→ Your goal
Among the entries that follow, tally the lines with the string "USER". Give no more than the number.

→ Information shown
--------
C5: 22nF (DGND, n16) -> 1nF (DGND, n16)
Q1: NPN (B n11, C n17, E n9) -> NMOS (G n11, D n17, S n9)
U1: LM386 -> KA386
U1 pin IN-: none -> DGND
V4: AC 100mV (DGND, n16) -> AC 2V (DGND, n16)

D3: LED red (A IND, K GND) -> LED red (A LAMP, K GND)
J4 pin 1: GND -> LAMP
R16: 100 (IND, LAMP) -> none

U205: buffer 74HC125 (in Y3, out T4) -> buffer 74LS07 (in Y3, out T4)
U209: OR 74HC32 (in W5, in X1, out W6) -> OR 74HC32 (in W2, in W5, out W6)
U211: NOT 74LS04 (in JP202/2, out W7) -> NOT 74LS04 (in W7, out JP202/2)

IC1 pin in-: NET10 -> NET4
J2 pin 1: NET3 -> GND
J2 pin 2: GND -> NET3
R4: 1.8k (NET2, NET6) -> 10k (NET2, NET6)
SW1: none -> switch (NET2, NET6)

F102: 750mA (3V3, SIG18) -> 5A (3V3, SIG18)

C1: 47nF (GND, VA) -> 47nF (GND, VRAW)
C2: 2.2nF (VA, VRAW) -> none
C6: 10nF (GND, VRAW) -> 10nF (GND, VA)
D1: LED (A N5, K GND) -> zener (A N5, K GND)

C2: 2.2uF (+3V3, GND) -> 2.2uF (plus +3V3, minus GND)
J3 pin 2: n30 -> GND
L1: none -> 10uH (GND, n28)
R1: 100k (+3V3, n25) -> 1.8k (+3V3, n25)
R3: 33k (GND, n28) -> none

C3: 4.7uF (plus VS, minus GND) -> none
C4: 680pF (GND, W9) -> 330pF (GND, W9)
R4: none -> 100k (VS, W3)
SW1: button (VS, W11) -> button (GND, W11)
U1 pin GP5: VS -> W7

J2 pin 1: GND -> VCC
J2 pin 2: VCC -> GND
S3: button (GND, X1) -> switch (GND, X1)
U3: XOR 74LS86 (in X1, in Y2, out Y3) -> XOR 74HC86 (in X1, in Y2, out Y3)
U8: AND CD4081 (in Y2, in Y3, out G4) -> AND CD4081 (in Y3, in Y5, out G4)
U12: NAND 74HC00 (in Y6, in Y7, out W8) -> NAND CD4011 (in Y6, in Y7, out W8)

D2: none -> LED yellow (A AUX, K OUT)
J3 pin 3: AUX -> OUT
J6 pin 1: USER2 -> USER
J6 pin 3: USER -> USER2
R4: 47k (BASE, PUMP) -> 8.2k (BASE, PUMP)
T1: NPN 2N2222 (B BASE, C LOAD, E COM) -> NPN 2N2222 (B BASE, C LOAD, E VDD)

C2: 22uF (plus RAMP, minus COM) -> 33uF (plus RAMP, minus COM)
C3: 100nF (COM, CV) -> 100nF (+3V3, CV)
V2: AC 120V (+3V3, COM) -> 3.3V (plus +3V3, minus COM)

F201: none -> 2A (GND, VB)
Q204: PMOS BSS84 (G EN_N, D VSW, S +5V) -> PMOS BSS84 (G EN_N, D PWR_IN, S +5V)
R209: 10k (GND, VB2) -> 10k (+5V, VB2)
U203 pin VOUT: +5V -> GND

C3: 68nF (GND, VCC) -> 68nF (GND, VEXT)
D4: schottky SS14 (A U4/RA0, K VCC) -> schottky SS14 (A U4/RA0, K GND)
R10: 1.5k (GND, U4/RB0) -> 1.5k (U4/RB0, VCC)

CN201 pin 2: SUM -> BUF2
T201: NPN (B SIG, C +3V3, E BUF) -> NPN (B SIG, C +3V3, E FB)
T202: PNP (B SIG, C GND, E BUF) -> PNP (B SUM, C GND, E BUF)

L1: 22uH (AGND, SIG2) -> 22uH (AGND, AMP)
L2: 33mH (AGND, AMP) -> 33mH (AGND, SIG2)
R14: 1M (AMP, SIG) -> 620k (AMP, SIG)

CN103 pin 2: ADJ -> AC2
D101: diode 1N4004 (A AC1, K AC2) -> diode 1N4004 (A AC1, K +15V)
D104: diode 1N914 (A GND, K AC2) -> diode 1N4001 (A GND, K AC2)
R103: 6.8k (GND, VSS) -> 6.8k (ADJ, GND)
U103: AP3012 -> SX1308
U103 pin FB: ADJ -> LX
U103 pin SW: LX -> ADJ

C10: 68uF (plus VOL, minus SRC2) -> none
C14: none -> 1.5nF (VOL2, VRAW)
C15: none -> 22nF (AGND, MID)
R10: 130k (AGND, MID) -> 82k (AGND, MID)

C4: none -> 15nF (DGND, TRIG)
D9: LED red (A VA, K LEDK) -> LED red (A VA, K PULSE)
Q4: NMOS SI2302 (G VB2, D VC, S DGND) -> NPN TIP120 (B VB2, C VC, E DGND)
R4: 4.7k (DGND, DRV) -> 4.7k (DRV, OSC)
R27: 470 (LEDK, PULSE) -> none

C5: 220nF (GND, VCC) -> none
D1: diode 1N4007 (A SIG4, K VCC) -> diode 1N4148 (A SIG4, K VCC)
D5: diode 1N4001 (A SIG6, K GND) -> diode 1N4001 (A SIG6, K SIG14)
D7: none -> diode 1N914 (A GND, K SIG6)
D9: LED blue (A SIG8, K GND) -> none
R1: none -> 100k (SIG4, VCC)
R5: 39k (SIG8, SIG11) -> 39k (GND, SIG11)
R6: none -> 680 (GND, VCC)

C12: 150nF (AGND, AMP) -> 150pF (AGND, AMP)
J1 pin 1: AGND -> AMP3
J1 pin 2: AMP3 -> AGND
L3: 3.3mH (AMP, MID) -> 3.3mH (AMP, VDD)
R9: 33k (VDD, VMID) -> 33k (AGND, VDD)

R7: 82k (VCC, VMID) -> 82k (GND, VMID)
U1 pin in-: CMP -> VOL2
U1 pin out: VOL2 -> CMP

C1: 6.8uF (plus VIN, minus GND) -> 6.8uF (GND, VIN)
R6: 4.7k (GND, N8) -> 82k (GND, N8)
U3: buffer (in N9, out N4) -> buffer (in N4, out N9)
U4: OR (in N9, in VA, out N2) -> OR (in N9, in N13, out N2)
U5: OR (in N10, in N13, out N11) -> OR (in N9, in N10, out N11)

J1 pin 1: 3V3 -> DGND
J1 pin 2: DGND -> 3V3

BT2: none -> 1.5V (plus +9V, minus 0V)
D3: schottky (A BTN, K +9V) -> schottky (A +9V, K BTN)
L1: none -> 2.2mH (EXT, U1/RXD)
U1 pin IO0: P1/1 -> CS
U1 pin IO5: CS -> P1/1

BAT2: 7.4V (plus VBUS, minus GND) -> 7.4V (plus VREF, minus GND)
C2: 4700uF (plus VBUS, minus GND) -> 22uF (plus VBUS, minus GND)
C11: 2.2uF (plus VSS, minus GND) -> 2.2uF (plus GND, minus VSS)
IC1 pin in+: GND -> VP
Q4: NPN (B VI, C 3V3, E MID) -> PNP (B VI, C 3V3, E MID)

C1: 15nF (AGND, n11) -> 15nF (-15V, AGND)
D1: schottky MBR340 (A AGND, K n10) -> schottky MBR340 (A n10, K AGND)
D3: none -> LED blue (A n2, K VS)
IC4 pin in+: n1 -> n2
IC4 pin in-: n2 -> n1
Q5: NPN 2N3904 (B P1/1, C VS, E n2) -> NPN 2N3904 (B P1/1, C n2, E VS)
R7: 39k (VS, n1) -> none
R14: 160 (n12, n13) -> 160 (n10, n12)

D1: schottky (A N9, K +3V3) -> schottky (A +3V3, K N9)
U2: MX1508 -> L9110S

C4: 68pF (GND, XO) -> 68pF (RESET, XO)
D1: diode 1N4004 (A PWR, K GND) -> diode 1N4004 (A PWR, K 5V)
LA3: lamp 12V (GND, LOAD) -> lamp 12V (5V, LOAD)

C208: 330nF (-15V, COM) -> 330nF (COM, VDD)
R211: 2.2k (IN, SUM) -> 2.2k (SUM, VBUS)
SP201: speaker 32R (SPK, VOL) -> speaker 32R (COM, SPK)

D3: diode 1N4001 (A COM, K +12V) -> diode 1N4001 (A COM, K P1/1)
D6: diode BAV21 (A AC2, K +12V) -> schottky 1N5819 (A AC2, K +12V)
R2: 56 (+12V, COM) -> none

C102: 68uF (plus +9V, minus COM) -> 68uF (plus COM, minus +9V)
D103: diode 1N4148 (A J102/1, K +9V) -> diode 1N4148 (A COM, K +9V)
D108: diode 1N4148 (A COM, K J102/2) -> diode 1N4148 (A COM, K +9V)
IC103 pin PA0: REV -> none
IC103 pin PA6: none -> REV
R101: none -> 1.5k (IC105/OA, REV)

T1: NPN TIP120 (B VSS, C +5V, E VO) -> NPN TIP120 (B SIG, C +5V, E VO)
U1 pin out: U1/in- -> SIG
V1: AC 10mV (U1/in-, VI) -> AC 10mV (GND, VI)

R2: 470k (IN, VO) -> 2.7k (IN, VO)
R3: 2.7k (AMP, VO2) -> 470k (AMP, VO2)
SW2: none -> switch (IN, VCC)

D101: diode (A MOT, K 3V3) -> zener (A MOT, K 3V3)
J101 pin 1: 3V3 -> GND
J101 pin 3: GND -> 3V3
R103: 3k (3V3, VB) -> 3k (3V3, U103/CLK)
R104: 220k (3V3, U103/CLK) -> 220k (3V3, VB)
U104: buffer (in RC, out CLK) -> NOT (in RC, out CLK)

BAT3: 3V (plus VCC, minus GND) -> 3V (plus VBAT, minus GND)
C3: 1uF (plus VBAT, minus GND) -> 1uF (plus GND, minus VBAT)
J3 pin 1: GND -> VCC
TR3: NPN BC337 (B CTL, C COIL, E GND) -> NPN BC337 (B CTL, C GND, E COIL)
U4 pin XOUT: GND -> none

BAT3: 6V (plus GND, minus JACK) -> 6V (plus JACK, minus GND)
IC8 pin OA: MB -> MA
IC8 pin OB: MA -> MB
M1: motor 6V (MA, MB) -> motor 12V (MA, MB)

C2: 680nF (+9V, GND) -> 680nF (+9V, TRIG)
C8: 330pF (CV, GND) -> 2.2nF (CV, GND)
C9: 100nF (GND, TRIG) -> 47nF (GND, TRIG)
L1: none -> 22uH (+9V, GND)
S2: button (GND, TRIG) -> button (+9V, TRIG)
--------
→ Response for this exercise
2